**Task description:**
Report how many lines of the items below contain the string "height". Give only the number.

(Records of target positions)
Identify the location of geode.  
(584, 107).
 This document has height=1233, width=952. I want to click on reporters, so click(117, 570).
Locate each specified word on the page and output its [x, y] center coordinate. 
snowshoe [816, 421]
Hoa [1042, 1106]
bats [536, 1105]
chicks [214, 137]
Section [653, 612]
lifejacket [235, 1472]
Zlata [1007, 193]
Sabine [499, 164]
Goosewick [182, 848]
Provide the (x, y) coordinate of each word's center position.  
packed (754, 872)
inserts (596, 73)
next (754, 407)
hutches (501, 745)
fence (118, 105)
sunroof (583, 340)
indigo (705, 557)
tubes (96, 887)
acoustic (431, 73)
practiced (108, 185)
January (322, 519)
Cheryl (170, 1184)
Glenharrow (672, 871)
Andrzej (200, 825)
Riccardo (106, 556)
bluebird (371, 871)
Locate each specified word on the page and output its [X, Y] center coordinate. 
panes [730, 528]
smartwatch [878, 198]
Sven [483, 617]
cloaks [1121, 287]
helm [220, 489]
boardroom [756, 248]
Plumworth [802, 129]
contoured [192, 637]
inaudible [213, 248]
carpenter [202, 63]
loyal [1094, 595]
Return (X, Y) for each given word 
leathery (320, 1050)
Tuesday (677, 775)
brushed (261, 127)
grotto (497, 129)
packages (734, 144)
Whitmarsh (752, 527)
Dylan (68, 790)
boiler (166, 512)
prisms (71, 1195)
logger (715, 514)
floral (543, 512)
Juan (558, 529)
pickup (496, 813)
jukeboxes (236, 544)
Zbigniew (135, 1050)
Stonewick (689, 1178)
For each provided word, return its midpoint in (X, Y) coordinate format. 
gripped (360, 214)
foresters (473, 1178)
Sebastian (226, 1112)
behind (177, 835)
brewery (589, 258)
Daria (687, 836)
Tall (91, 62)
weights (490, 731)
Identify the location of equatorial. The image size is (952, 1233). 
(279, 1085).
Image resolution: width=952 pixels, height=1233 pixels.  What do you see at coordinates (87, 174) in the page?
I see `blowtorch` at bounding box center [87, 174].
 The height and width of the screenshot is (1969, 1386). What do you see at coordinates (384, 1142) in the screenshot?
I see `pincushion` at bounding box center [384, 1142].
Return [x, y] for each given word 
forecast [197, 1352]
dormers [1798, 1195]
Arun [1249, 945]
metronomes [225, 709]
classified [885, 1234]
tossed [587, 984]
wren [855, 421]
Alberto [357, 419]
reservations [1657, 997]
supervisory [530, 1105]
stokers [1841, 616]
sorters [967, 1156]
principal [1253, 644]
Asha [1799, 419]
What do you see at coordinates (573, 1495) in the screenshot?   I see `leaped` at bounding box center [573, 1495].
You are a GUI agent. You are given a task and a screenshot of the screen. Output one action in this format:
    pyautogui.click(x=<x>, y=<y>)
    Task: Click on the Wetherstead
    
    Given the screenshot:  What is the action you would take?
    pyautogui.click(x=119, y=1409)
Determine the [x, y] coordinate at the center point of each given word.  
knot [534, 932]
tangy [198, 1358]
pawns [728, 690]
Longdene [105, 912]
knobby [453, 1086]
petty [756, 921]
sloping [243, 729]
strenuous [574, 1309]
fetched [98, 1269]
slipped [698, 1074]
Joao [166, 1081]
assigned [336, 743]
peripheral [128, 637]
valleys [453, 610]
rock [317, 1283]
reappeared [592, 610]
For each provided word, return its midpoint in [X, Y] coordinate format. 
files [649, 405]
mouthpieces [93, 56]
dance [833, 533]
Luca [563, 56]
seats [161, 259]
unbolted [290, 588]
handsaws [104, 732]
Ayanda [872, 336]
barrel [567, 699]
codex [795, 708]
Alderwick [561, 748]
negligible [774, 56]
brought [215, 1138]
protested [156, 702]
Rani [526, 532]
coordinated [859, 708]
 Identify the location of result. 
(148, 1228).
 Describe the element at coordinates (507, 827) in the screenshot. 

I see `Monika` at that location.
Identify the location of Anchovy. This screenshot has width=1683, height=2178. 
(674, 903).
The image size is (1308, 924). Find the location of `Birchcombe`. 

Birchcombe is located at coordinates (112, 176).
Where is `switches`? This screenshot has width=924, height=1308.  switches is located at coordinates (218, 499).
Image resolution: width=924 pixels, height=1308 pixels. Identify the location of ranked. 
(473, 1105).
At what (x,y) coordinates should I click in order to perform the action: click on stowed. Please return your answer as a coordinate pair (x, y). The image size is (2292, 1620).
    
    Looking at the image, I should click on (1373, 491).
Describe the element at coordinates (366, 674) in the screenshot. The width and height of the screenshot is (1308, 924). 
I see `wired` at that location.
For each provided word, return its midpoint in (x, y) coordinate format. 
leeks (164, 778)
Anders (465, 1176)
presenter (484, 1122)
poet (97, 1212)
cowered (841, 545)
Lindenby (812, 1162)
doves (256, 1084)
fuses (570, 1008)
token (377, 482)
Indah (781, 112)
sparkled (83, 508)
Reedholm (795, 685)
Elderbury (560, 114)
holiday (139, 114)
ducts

**Solution to this problem:**
7